Data for processing —
- Opening Delimiter -

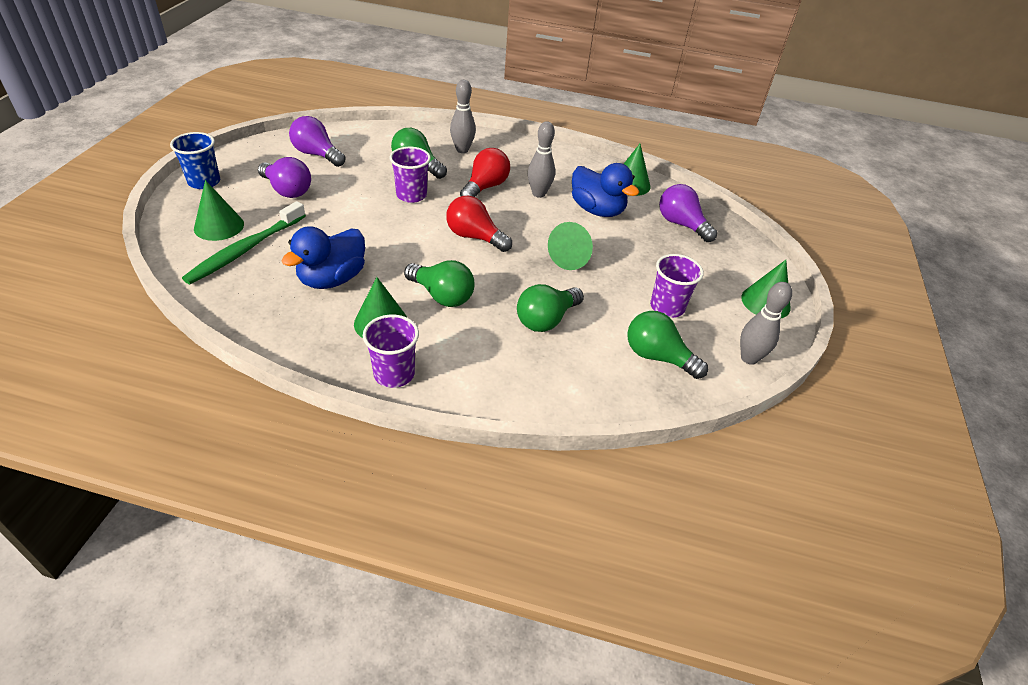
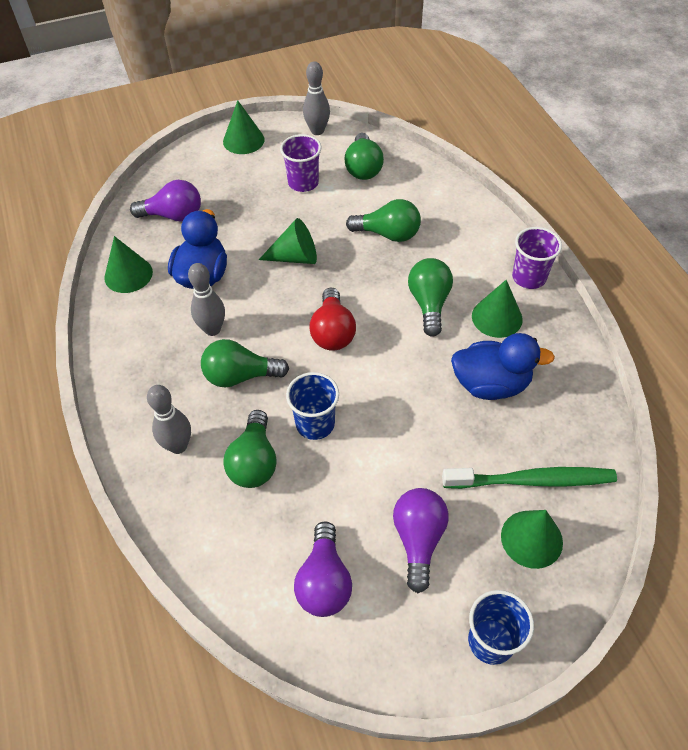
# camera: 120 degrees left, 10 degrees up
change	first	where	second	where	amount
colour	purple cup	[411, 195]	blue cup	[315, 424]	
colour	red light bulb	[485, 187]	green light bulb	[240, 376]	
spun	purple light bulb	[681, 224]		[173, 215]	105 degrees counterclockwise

- Closing Delimiter -

Task requirements — If a record holds a picture, leave the picture out, but repeat every line exactly.

Task solution —
# camera: 120 degrees left, 10 degrees up
change	first	where	second	where	amount
colour	purple cup	[411, 195]	blue cup	[315, 424]	
colour	red light bulb	[485, 187]	green light bulb	[240, 376]	
spun	purple light bulb	[681, 224]		[173, 215]	105 degrees counterclockwise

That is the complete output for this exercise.